▶ Stated goal:
Pick out every line in the entries below that contains the word "window", and copy each one. Case counts.

-------- Information provided --------

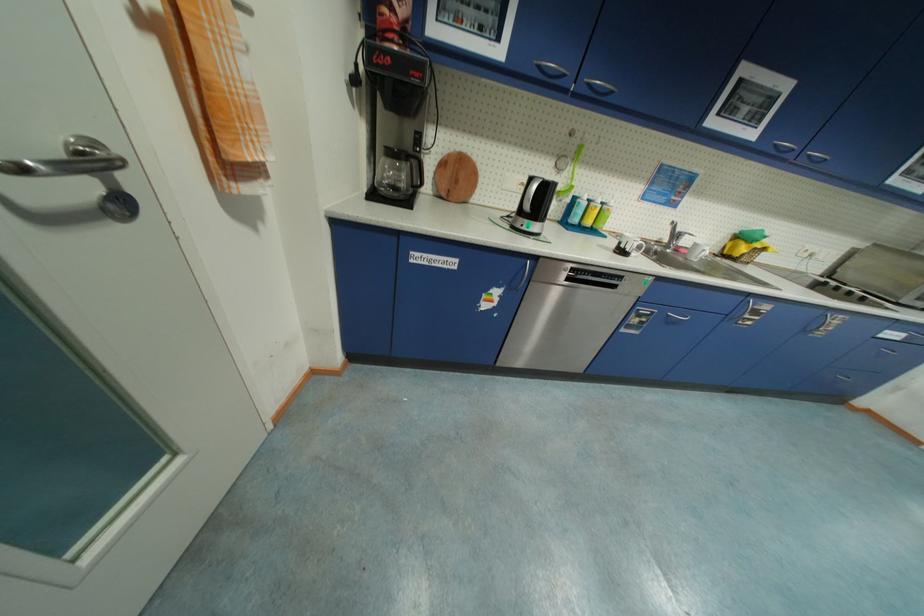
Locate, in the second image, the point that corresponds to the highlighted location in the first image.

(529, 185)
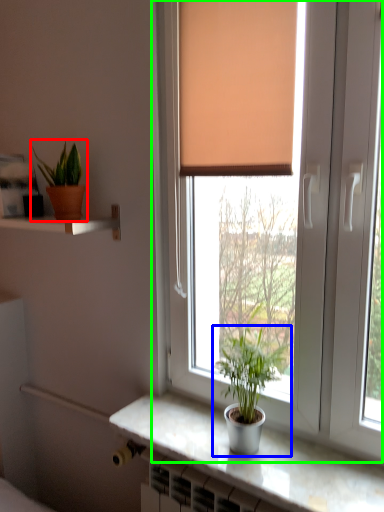
Question: Estimate the real-world distances between objects in this image. Which object is closer to houseplant (highlighted by a red box), houseplant (highlighted by a blue box) or window (highlighted by a green box)?

Choices:
 (A) houseplant
 (B) window

Answer: (B)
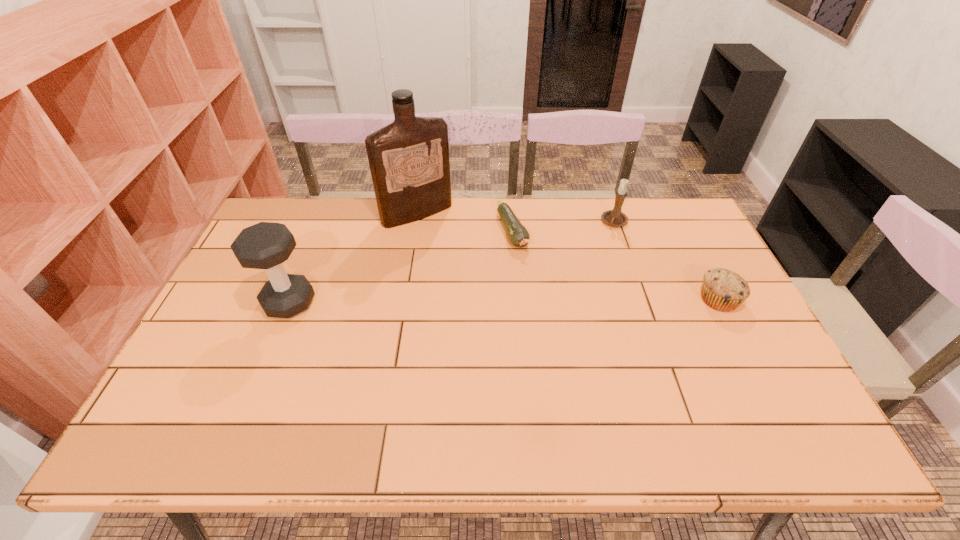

--------

▶ Result of the exercise:
Question: Estimate the real-world distances between objects in this image. Which object is closer to houseplant (highlighted by a red box), houseplant (highlighted by a blue box) or window (highlighted by a green box)?
 (B) window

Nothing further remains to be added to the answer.